Task prompt :: What you return must match the records word for word, except that images are dropped.

[Version comparison data]
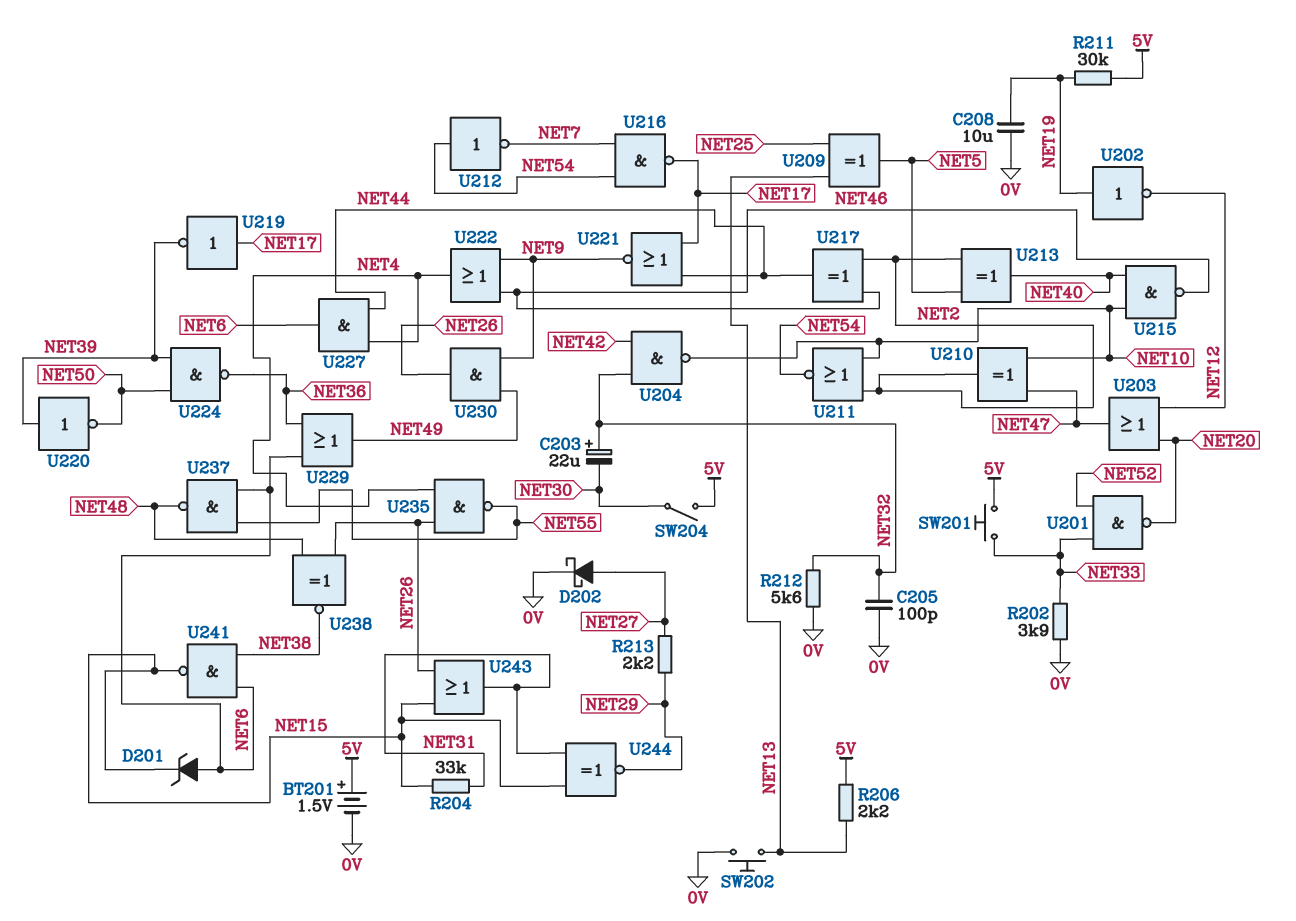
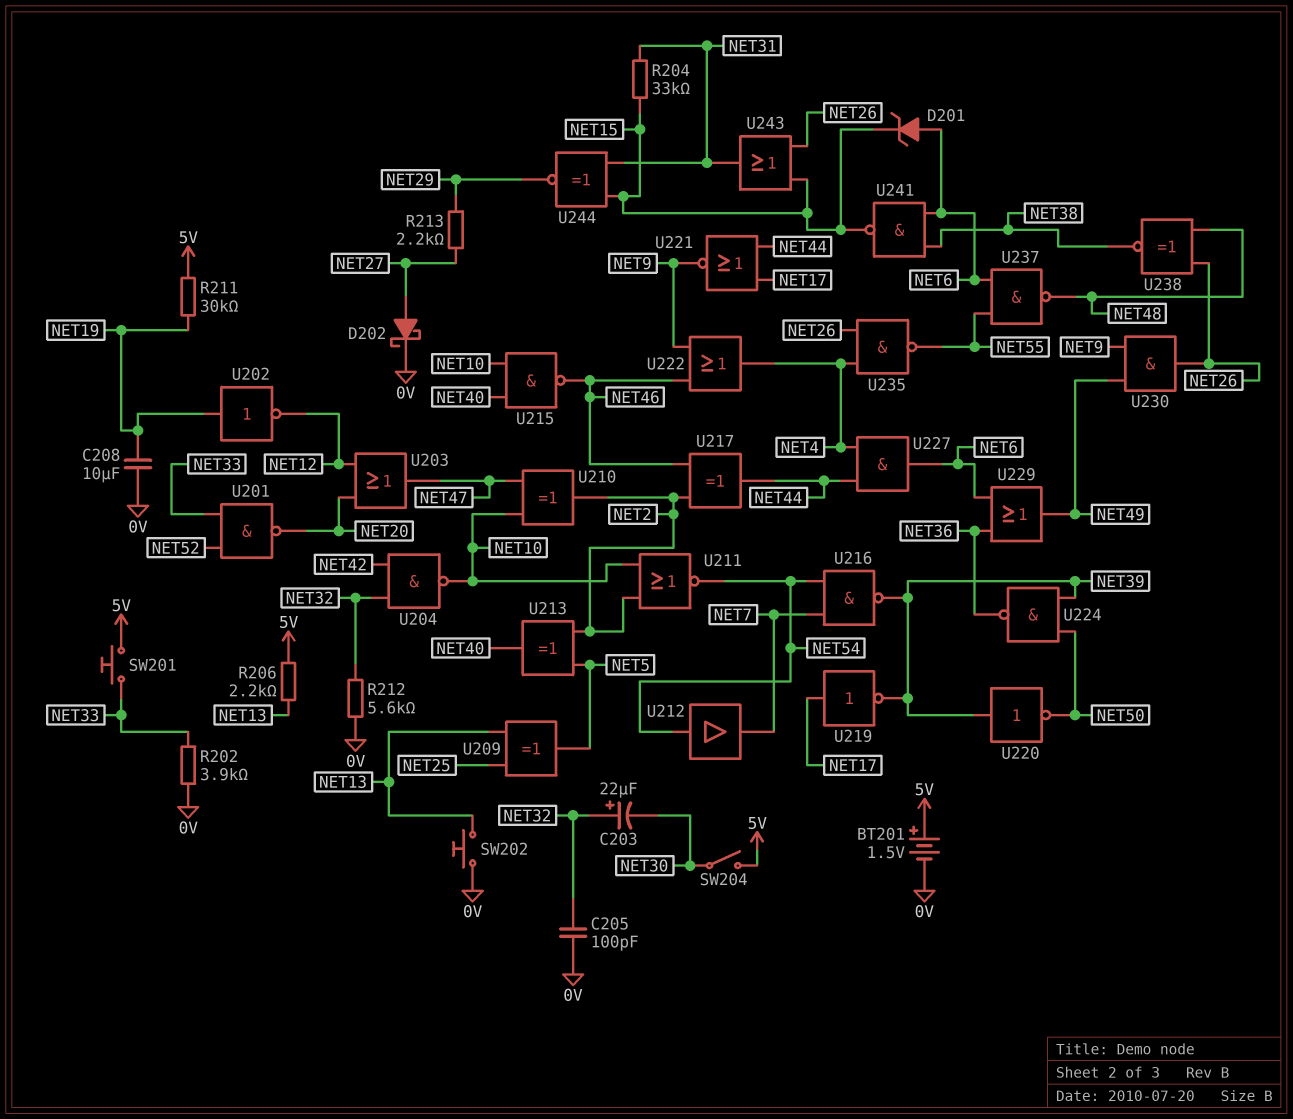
U212: NOT (in NET54, out NET7) -> buffer (in NET54, out NET7)
U216: NAND (in NET7, in NET54, out NET17) -> NAND (in NET7, in NET54, out NET39)

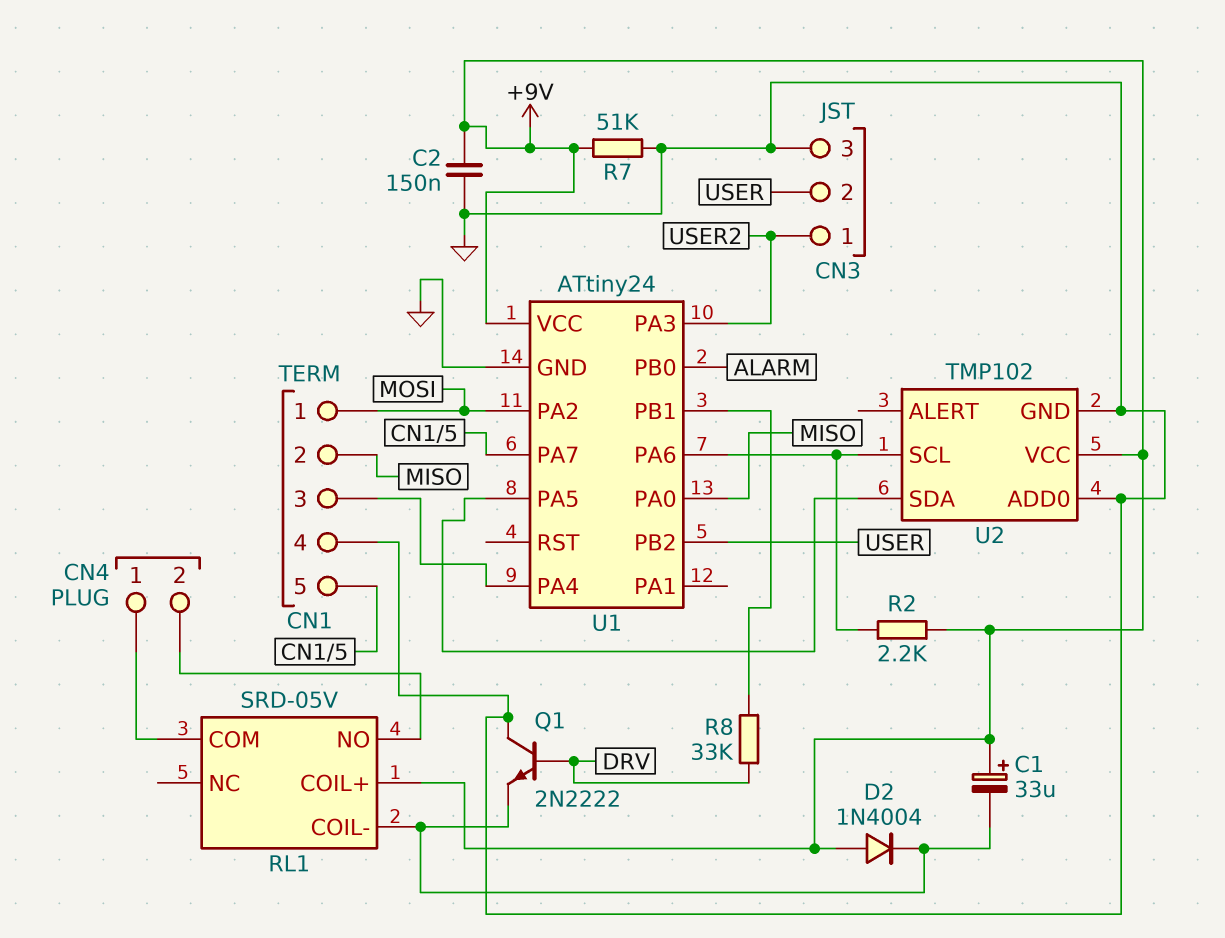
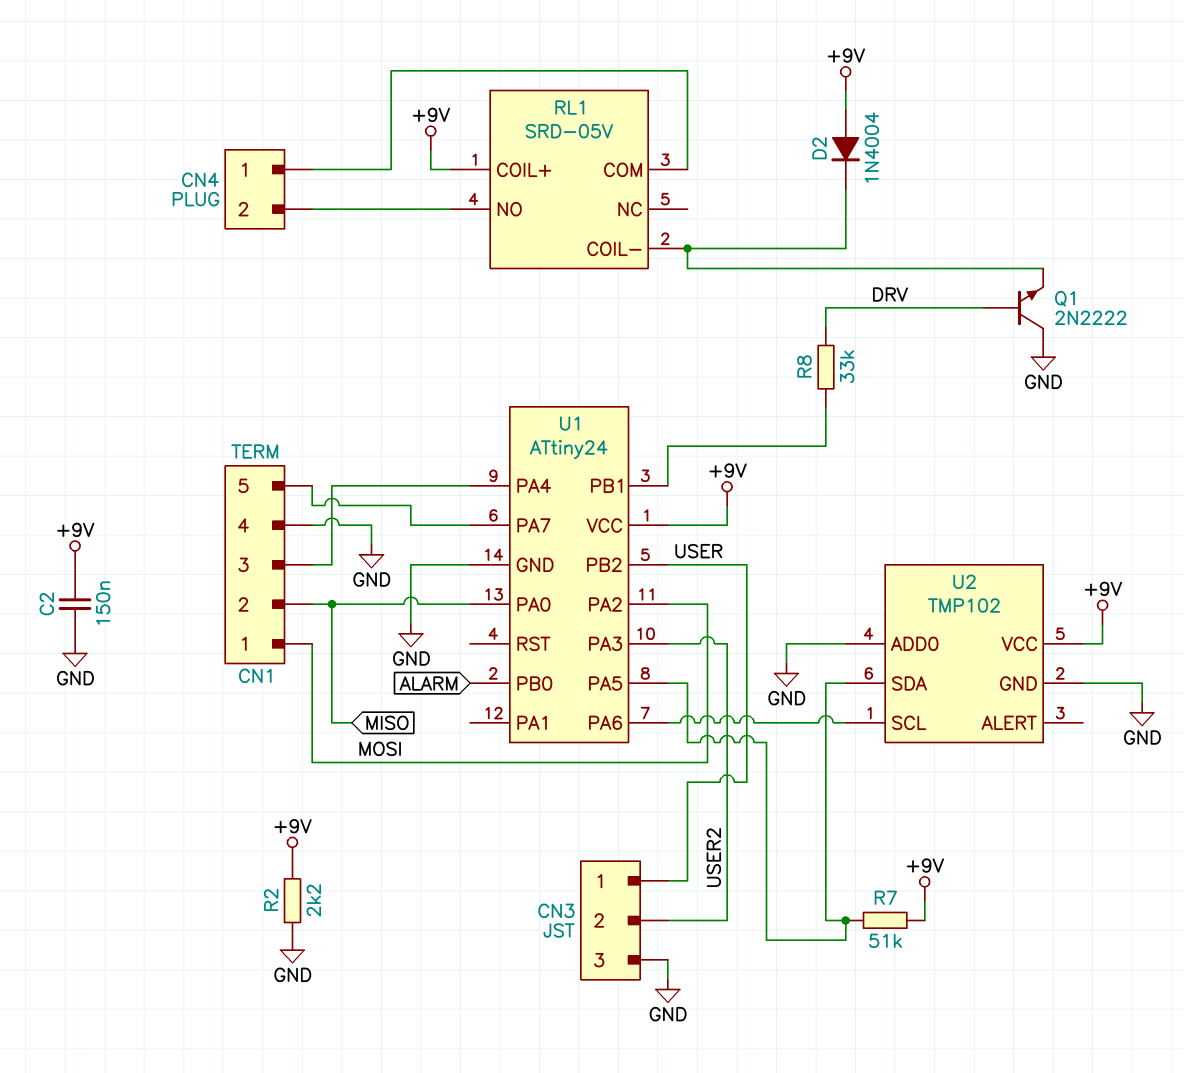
C1: 33uF (plus +9V, minus RL1/COIL-) -> none
CN3 pin 1: USER2 -> USER
CN3 pin 2: USER -> USER2
R2: 2.2k (+9V, U1/PA6) -> 2.2k (+9V, GND)
R7: 51k (+9V, GND) -> 51k (+9V, U1/PA5)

The answer ::
U212: NOT (in NET54, out NET7) -> buffer (in NET54, out NET7)
U216: NAND (in NET7, in NET54, out NET17) -> NAND (in NET7, in NET54, out NET39)

C1: 33uF (plus +9V, minus RL1/COIL-) -> none
CN3 pin 1: USER2 -> USER
CN3 pin 2: USER -> USER2
R2: 2.2k (+9V, U1/PA6) -> 2.2k (+9V, GND)
R7: 51k (+9V, GND) -> 51k (+9V, U1/PA5)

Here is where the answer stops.